*** Exercise data ***
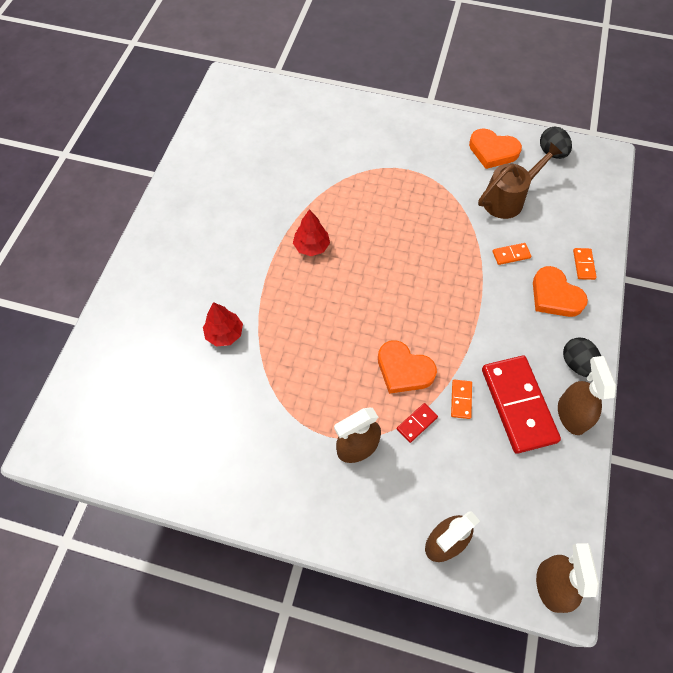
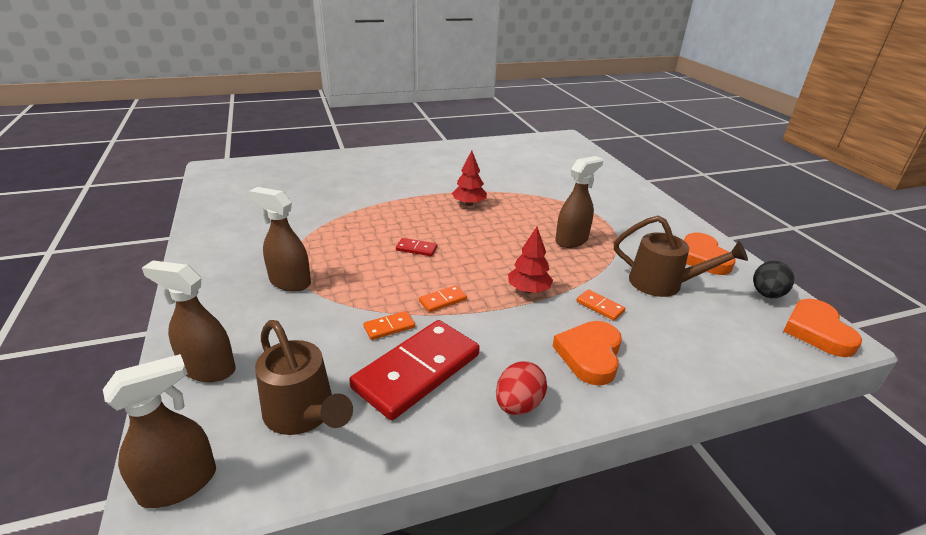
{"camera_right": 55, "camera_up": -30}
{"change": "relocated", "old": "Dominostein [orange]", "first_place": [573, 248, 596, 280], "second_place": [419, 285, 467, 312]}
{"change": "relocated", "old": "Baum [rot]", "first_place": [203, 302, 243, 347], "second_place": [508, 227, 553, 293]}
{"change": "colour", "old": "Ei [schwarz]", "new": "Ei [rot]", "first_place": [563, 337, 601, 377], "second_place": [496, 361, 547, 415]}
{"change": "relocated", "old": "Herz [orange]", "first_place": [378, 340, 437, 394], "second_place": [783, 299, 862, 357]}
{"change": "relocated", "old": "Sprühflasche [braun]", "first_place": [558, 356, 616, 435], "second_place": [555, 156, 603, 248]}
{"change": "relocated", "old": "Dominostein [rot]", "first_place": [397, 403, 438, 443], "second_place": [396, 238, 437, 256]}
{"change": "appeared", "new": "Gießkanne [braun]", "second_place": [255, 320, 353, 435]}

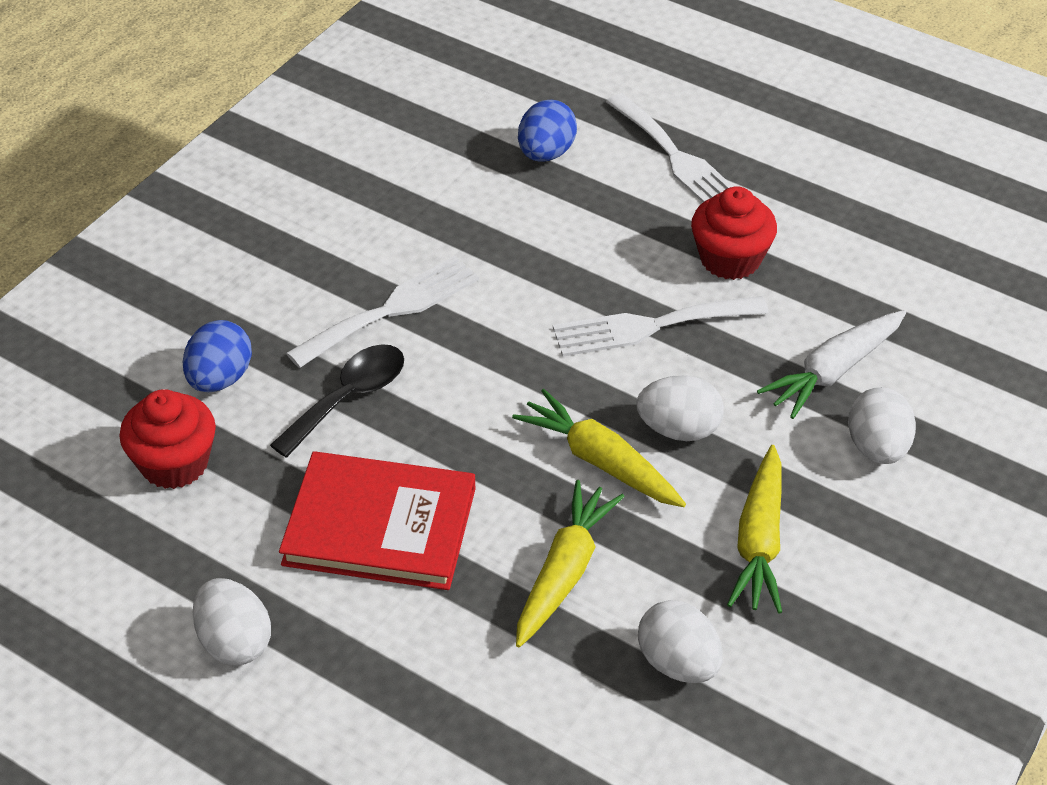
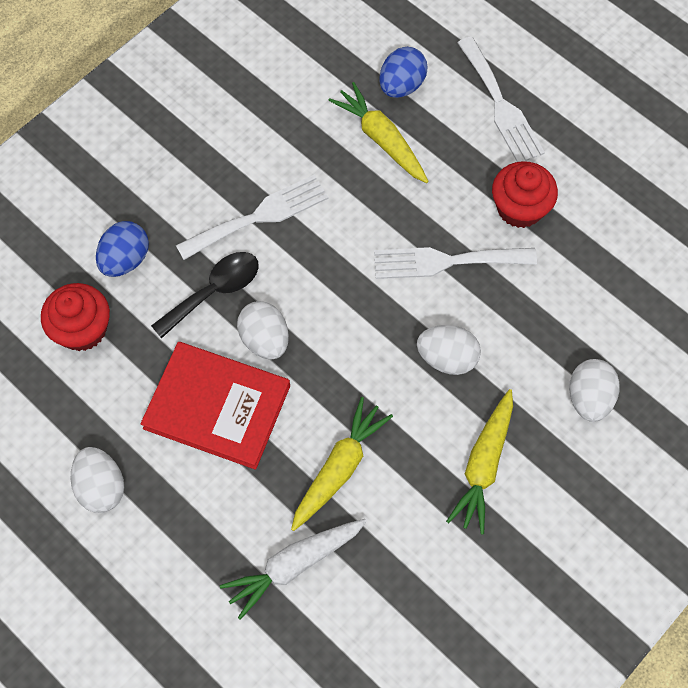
{"camera_right": 10, "camera_up": 20}
{"change": "relocated", "old": "Karotte [weiß]", "first_place": [757, 310, 906, 419], "second_place": [220, 519, 367, 620]}
{"change": "relocated", "old": "Karotte [gelb]", "first_place": [512, 389, 686, 507], "second_place": [328, 82, 429, 183]}
{"change": "relocated", "old": "Ei [weiß]", "first_place": [638, 600, 723, 683], "second_place": [237, 301, 289, 360]}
***
▶ [Brief]: Retype all entries exactly, without the images.

▶ [The answer]:
{"camera_right": 55, "camera_up": -30}
{"change": "relocated", "old": "Dominostein [orange]", "first_place": [573, 248, 596, 280], "second_place": [419, 285, 467, 312]}
{"change": "relocated", "old": "Baum [rot]", "first_place": [203, 302, 243, 347], "second_place": [508, 227, 553, 293]}
{"change": "colour", "old": "Ei [schwarz]", "new": "Ei [rot]", "first_place": [563, 337, 601, 377], "second_place": [496, 361, 547, 415]}
{"change": "relocated", "old": "Herz [orange]", "first_place": [378, 340, 437, 394], "second_place": [783, 299, 862, 357]}
{"change": "relocated", "old": "Sprühflasche [braun]", "first_place": [558, 356, 616, 435], "second_place": [555, 156, 603, 248]}
{"change": "relocated", "old": "Dominostein [rot]", "first_place": [397, 403, 438, 443], "second_place": [396, 238, 437, 256]}
{"change": "appeared", "new": "Gießkanne [braun]", "second_place": [255, 320, 353, 435]}

{"camera_right": 10, "camera_up": 20}
{"change": "relocated", "old": "Karotte [weiß]", "first_place": [757, 310, 906, 419], "second_place": [220, 519, 367, 620]}
{"change": "relocated", "old": "Karotte [gelb]", "first_place": [512, 389, 686, 507], "second_place": [328, 82, 429, 183]}
{"change": "relocated", "old": "Ei [weiß]", "first_place": [638, 600, 723, 683], "second_place": [237, 301, 289, 360]}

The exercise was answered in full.